[Start of section]
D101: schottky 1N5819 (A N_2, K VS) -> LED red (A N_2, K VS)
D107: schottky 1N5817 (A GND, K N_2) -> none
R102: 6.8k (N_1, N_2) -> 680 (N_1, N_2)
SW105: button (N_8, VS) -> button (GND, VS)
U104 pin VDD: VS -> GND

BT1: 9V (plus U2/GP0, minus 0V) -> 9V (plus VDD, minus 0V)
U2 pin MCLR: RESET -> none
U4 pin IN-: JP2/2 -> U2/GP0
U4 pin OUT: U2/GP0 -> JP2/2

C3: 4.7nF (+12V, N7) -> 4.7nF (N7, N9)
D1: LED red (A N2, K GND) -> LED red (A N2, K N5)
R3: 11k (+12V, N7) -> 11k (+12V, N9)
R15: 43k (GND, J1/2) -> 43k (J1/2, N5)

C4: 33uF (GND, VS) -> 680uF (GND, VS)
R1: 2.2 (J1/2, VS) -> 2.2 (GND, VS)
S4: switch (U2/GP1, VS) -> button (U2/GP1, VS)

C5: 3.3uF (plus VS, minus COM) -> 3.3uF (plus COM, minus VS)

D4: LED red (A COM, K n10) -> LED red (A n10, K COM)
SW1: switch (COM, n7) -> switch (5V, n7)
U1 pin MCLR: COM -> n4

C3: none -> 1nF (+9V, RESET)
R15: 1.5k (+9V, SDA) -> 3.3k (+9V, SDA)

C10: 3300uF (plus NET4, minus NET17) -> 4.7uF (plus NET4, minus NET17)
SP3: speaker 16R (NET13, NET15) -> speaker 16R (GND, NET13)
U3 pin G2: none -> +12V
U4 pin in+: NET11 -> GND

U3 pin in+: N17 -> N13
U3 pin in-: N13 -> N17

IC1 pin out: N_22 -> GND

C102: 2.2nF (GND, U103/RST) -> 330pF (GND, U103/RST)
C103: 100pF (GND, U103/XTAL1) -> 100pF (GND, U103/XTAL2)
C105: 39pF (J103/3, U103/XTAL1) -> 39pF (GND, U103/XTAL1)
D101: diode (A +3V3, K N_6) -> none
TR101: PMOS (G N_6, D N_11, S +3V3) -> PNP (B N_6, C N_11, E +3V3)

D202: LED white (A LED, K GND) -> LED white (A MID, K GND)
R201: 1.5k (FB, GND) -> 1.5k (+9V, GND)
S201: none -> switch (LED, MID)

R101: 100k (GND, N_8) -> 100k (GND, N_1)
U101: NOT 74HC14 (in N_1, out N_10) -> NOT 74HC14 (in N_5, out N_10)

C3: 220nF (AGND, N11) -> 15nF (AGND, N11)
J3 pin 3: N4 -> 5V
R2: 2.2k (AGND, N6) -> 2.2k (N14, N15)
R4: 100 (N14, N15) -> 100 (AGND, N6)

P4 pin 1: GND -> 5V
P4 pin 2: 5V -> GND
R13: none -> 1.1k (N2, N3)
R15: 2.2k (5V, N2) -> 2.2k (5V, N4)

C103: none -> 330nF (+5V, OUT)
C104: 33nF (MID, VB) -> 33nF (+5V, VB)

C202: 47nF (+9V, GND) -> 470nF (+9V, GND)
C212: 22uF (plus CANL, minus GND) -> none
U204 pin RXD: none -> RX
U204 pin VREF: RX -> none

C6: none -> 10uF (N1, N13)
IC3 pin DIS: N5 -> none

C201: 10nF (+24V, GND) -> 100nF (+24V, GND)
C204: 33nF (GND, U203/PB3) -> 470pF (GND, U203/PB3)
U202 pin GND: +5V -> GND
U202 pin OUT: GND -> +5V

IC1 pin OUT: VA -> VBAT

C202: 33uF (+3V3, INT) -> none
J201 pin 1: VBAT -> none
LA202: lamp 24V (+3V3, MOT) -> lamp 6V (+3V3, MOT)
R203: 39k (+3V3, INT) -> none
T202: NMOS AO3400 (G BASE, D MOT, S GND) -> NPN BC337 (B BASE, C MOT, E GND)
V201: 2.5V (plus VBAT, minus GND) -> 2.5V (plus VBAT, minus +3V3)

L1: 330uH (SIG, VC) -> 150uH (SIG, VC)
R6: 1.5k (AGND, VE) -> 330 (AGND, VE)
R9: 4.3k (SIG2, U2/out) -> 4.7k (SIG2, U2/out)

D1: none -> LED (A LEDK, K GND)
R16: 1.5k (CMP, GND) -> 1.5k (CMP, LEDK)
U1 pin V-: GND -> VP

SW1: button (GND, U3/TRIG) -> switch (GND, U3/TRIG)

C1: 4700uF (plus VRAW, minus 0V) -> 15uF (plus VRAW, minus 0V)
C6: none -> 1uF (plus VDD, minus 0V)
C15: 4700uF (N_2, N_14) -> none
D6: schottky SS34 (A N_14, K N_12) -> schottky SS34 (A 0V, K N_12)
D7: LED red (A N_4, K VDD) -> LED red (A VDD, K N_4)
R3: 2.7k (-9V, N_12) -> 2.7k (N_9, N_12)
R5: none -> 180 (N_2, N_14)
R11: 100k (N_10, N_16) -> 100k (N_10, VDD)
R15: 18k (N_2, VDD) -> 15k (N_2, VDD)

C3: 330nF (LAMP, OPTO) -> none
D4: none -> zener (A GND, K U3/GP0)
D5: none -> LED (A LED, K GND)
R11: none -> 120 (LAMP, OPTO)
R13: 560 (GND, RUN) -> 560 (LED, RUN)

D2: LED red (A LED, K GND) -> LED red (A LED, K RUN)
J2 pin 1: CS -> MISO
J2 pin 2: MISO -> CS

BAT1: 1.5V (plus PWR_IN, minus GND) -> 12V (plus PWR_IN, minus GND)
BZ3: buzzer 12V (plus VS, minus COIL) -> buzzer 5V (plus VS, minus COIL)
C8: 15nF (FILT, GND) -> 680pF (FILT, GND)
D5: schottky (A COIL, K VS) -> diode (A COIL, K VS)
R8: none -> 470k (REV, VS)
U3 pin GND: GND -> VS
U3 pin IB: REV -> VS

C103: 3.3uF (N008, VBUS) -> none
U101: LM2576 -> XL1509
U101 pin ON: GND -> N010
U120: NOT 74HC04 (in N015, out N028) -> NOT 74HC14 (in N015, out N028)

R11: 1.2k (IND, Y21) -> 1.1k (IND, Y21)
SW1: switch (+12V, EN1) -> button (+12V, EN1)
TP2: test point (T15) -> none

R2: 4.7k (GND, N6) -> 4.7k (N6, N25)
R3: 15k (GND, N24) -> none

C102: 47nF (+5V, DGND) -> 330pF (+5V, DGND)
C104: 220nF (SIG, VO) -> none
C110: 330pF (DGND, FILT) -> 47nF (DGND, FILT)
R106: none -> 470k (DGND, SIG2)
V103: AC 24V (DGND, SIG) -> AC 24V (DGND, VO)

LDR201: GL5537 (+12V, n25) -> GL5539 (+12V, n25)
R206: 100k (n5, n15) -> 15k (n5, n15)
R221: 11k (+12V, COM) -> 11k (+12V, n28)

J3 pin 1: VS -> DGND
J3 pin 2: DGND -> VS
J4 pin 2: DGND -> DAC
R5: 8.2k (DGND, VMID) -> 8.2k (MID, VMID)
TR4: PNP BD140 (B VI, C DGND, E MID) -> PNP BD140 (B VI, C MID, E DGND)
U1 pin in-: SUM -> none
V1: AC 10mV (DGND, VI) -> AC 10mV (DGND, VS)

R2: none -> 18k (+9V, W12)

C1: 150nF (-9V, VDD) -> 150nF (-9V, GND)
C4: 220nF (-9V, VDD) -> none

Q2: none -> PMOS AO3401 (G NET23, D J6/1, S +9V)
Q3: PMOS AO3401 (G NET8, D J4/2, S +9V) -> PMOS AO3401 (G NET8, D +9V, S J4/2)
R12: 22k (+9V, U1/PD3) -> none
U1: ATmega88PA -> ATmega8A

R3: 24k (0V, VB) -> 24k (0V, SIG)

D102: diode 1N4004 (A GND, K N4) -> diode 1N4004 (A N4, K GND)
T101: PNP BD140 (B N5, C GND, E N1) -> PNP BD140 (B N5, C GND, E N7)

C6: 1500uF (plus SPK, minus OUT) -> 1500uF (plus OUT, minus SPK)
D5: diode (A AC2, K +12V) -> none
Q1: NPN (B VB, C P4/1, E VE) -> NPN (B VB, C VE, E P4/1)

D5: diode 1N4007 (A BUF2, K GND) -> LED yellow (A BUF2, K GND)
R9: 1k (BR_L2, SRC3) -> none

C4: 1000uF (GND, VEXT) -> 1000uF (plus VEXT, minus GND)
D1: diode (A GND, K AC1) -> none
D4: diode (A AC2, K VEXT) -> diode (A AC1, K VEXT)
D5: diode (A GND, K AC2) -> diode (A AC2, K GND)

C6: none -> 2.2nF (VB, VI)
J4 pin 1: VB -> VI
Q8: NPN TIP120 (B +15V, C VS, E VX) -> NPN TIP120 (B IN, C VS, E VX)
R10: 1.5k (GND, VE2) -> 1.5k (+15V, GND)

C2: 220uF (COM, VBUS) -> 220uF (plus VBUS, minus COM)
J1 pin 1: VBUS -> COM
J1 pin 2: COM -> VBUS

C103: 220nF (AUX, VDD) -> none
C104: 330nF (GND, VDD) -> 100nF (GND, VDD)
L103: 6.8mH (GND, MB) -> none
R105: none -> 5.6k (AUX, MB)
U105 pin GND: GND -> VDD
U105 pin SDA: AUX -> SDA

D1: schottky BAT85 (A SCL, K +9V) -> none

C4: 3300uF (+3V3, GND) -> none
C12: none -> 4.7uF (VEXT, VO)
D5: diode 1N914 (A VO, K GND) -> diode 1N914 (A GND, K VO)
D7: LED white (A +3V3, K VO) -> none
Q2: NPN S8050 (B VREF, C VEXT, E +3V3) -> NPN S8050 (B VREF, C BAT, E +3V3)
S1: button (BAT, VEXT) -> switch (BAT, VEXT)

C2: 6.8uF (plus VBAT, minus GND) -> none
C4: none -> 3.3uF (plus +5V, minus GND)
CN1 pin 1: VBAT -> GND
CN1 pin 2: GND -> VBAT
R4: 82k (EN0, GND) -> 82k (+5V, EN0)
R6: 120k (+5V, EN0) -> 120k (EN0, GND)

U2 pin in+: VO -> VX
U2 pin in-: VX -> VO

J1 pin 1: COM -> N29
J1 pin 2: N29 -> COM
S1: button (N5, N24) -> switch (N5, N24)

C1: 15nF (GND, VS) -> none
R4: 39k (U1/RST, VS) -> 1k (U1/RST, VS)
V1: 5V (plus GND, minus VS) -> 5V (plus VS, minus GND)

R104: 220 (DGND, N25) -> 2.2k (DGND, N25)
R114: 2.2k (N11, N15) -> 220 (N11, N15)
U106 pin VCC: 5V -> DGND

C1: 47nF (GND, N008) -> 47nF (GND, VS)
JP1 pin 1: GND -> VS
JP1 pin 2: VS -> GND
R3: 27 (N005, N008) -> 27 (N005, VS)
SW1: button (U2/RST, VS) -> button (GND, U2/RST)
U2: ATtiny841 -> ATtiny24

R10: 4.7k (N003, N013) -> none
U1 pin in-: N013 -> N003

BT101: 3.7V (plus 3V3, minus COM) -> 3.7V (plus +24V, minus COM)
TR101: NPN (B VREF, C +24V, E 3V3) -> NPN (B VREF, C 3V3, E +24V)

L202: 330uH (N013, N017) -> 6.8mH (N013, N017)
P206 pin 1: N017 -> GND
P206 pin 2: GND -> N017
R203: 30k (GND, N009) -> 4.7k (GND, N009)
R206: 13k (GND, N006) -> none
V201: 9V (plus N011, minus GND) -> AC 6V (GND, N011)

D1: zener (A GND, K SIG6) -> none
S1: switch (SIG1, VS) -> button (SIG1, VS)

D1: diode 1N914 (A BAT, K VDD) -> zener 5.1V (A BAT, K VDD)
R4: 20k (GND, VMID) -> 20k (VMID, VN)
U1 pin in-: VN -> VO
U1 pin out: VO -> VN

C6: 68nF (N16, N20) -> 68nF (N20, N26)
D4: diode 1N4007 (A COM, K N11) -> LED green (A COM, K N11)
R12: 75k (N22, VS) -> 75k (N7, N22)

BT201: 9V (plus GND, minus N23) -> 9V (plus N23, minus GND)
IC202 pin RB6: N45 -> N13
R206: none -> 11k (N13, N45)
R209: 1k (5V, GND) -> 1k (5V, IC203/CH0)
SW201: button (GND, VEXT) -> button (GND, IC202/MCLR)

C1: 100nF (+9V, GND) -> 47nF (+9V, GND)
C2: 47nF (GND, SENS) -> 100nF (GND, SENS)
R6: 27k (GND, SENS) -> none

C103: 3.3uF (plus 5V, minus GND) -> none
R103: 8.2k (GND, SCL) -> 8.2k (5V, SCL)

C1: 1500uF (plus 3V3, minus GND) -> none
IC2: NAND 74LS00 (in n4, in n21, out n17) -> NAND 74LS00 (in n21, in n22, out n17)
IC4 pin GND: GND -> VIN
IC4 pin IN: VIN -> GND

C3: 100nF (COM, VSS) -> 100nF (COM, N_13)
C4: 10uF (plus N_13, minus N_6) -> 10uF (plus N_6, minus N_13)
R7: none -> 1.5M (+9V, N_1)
[End of section]
Required action:
From the opening line of the data above, please print each line as written up to and including the line that contains "U104 pin VDD: VS -> GND", and nothing more.

Solution to the exercise:
D101: schottky 1N5819 (A N_2, K VS) -> LED red (A N_2, K VS)
D107: schottky 1N5817 (A GND, K N_2) -> none
R102: 6.8k (N_1, N_2) -> 680 (N_1, N_2)
SW105: button (N_8, VS) -> button (GND, VS)
U104 pin VDD: VS -> GND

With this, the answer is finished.